[[ DATA FOR REVIEW, beginning ]]

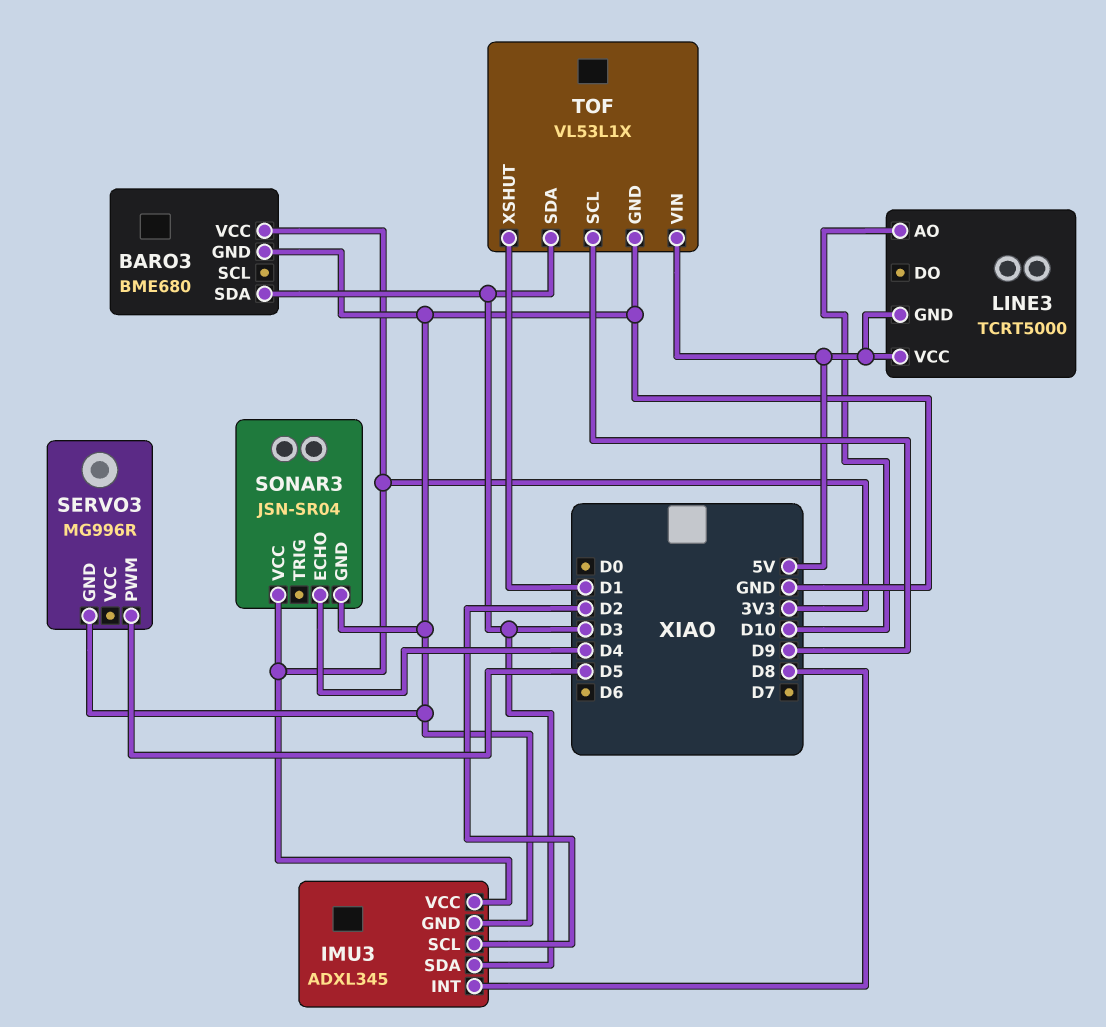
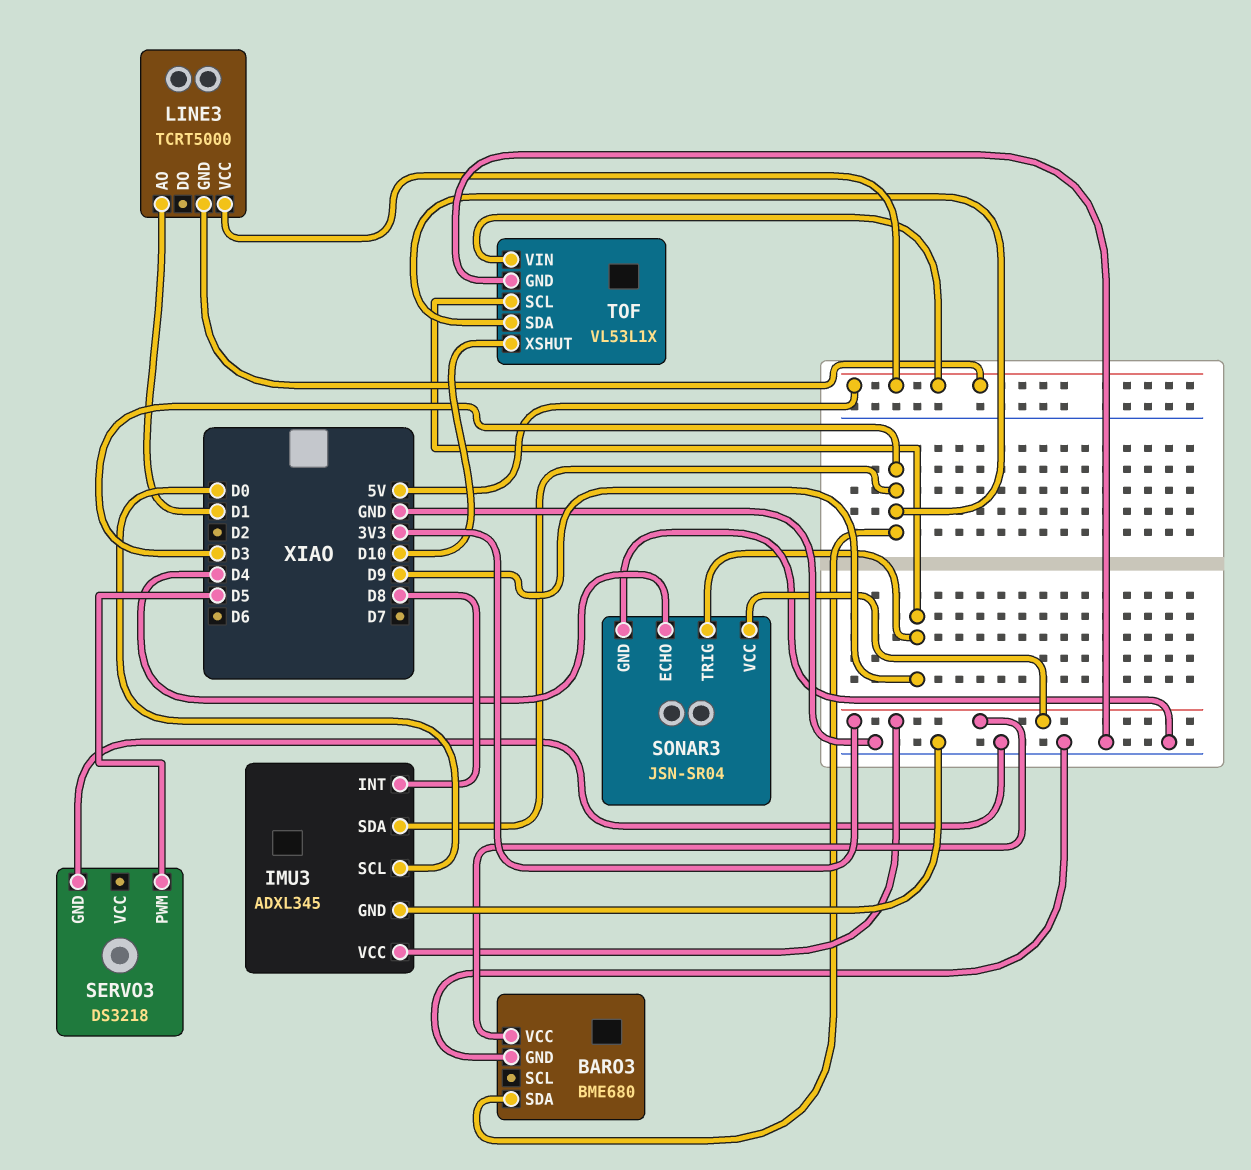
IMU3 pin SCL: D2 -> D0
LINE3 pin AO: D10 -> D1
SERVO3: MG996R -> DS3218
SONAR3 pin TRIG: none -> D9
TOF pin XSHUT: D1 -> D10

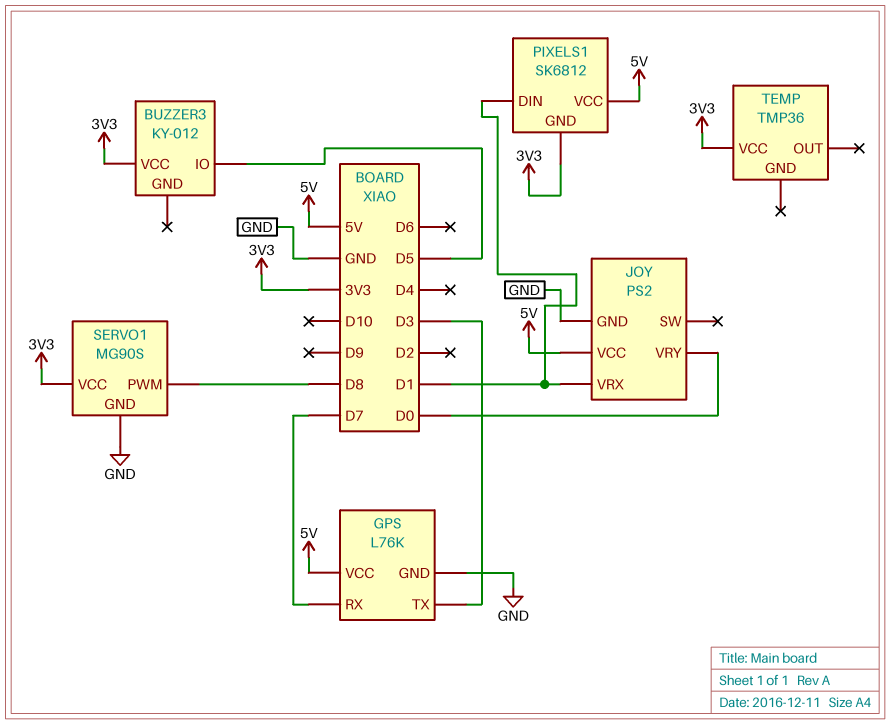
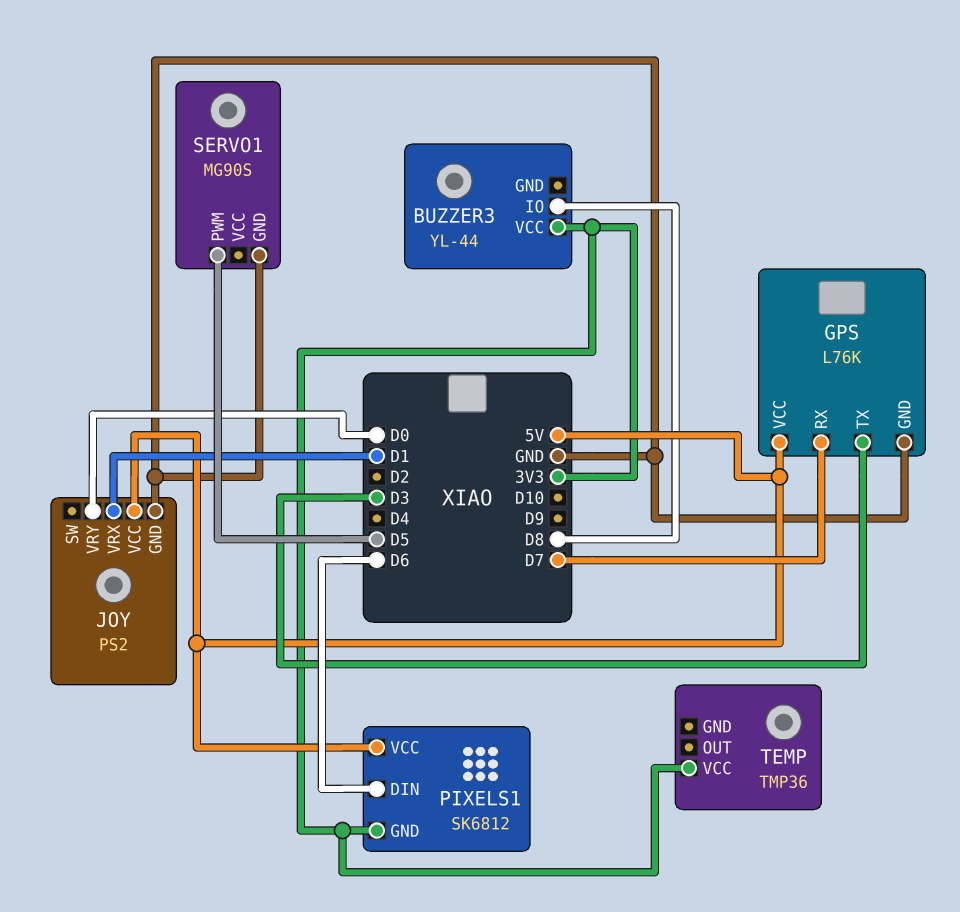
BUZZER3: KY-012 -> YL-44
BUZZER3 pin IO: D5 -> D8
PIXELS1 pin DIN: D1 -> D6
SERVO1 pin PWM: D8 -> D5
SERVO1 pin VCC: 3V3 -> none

[[ DATA FOR REVIEW, end ]]

• **WHAT YOU SHOULD DO**
Copy out every line from the records that has the word "none".

• **RESPONSE BELOW**
SONAR3 pin TRIG: none -> D9
SERVO1 pin VCC: 3V3 -> none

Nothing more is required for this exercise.